▶ _WORK TASK_: Look through the entries below and extract exactly the lines from the one containing "(541, 257) = (459, 216): orange" through the one containing "(821, 273) = (490, 128): white", ends included.

▶ _SUPPLIED RECORDS_:
::::::

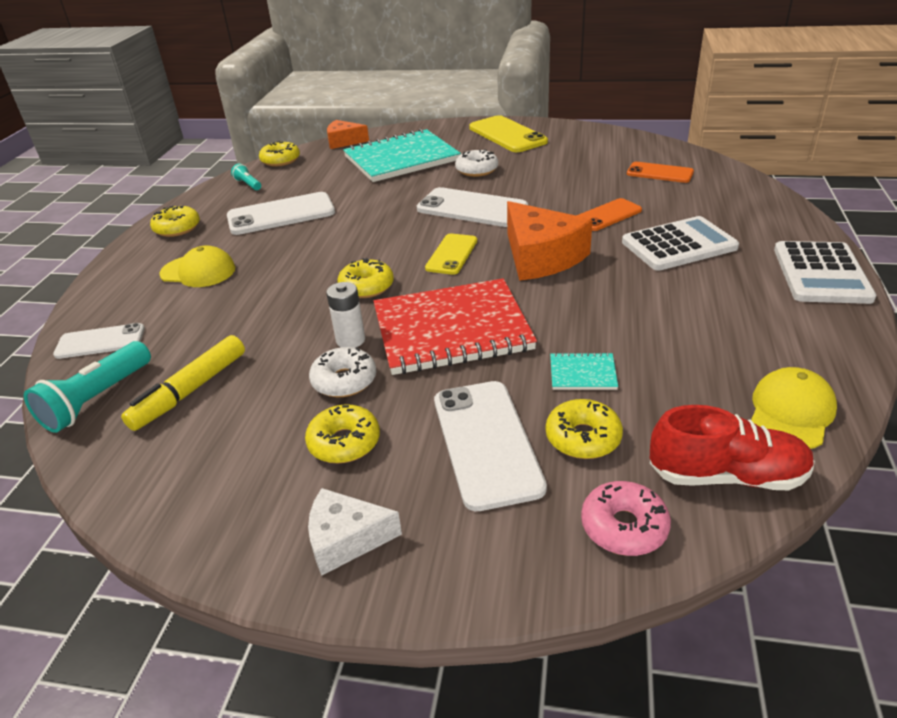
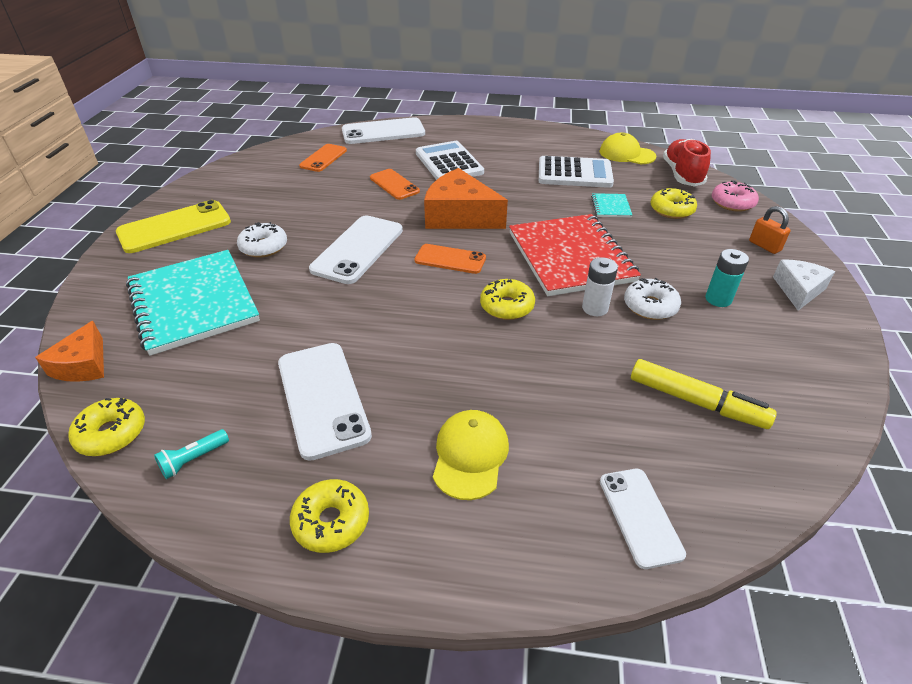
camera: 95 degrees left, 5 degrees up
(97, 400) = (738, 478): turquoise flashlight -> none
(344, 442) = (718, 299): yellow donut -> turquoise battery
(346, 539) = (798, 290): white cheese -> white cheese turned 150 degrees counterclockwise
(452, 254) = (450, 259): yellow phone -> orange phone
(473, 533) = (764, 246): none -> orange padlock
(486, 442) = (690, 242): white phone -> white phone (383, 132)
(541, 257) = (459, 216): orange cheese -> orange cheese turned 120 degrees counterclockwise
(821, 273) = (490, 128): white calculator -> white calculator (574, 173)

::::::

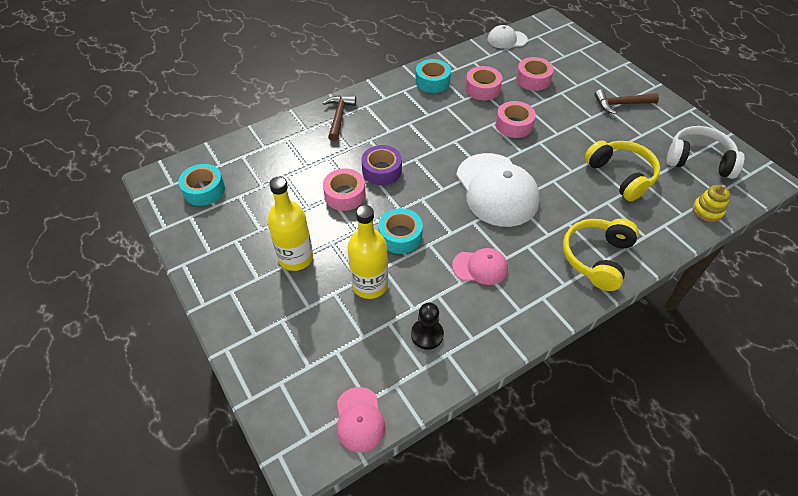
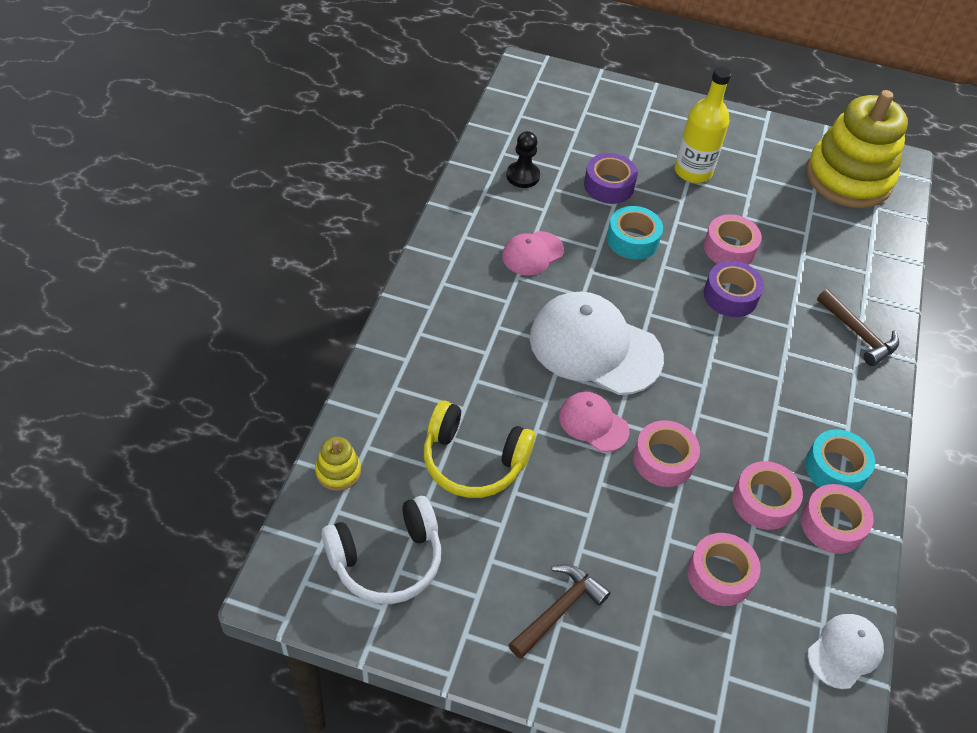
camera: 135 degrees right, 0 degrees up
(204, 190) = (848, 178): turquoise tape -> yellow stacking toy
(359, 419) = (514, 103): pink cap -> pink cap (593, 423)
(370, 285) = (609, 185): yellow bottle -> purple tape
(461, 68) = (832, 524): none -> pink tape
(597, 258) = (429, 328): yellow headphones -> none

::::::

▶ _RESULT_:
(541, 257) = (459, 216): orange cheese -> orange cheese turned 120 degrees counterclockwise
(821, 273) = (490, 128): white calculator -> white calculator (574, 173)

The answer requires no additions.